### Source material ###
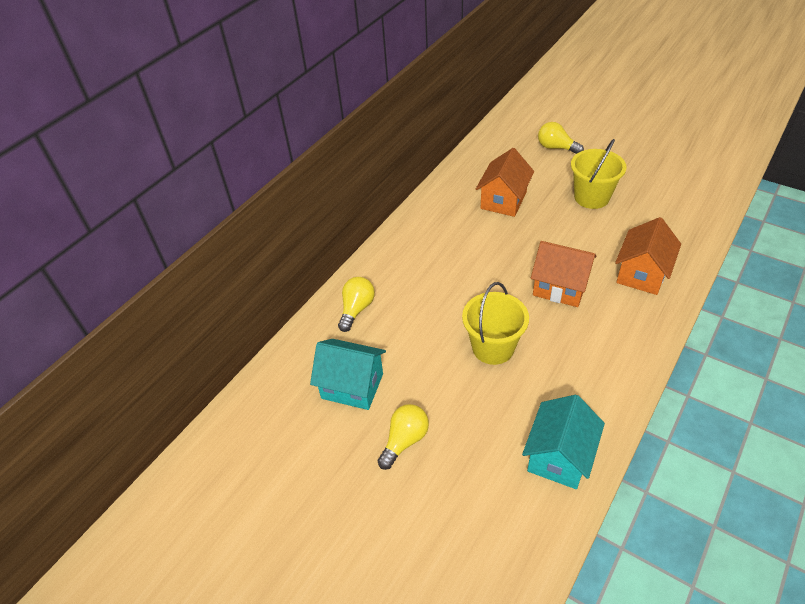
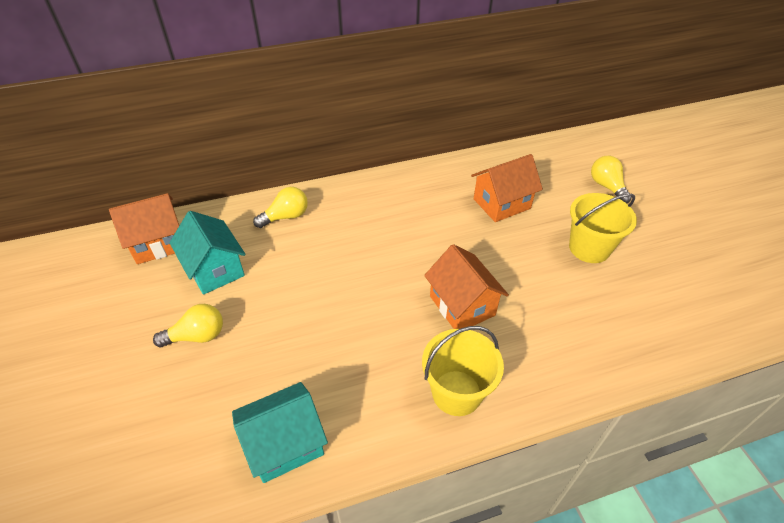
camera: 35 degrees right, 0 degrees up
(493, 347) = (345, 315): yellow bucket -> yellow bucket (456, 392)
(641, 274) = (555, 346): orange house -> orange house (158, 243)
###
* _Task instructions_: Output the listing above exactly as it stands; no picture should appear.

* _Response area_:
camera: 35 degrees right, 0 degrees up
(493, 347) = (345, 315): yellow bucket -> yellow bucket (456, 392)
(641, 274) = (555, 346): orange house -> orange house (158, 243)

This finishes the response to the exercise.